§ Your goal: Write out the entries below exactly as they stand. Skip every image.

§ Object matching data:
+===+
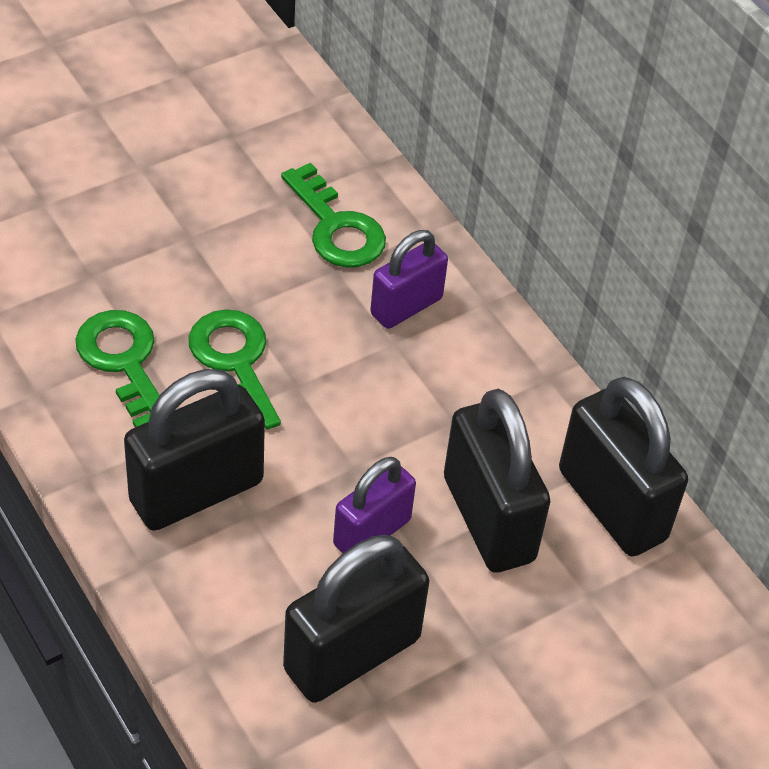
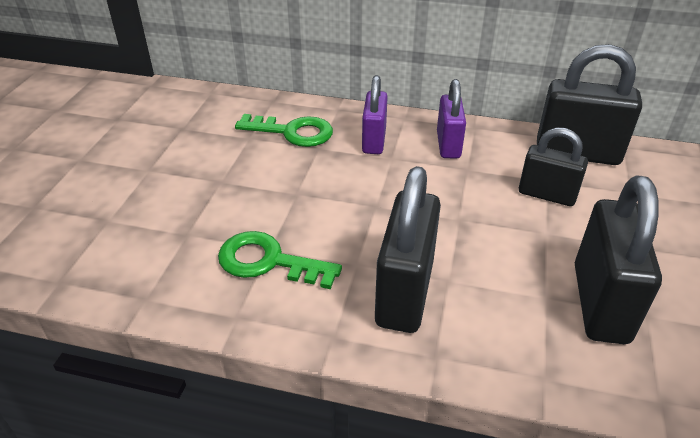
camera: 40 degrees left, 10 degrees down
green key [188,309,281,430] -> none
purple padlock [333,457,416,553] -> purple padlock moved to [437,79,466,158]
black padlock [444,389,551,573] -> black padlock [519,127,588,206], size x0.63

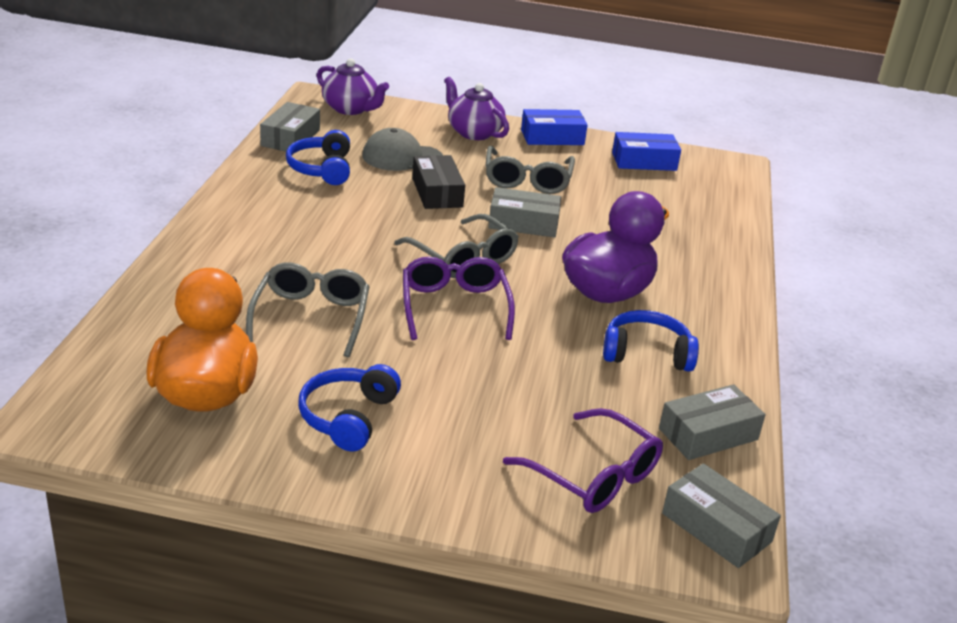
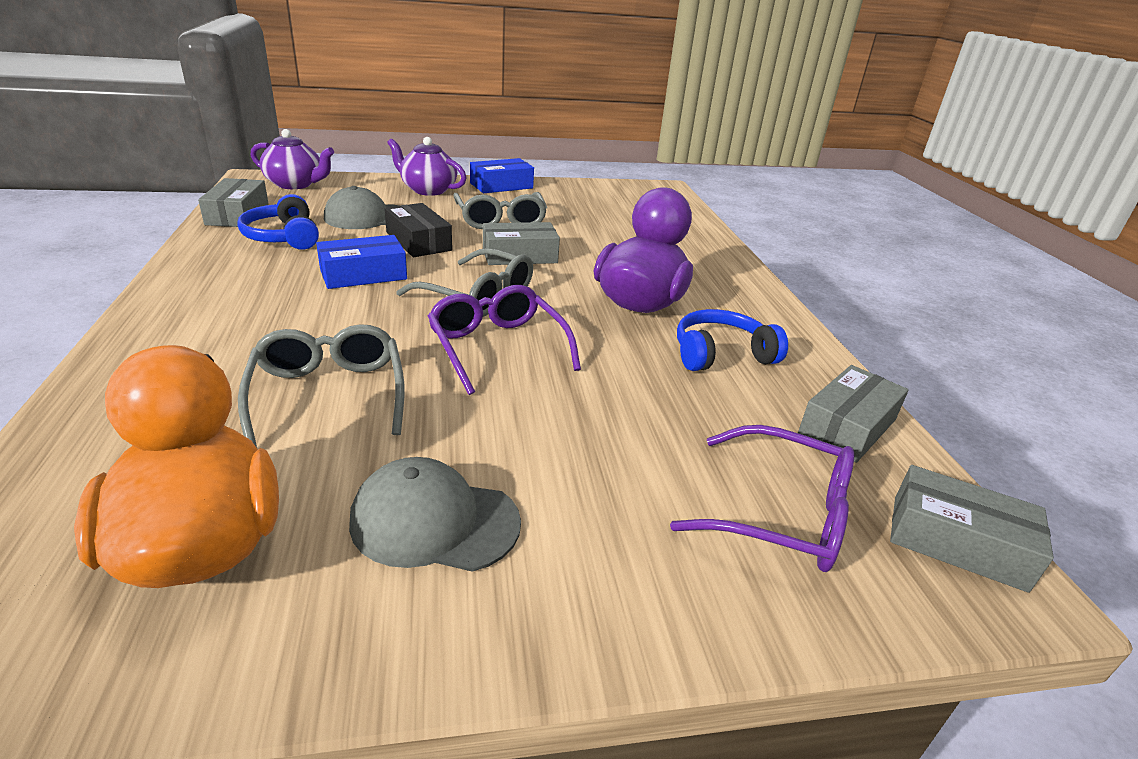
camera: 20 degrees left, 0 degrees up
blue headphones [298,364,401,452] -> grey cap [349,457,521,572]
blue box [612,132,681,171] -> blue box moved to [316,235,407,289]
+===+
§ Exercise response:
camera: 40 degrees left, 10 degrees down
green key [188,309,281,430] -> none
purple padlock [333,457,416,553] -> purple padlock moved to [437,79,466,158]
black padlock [444,389,551,573] -> black padlock [519,127,588,206], size x0.63

camera: 20 degrees left, 0 degrees up
blue headphones [298,364,401,452] -> grey cap [349,457,521,572]
blue box [612,132,681,171] -> blue box moved to [316,235,407,289]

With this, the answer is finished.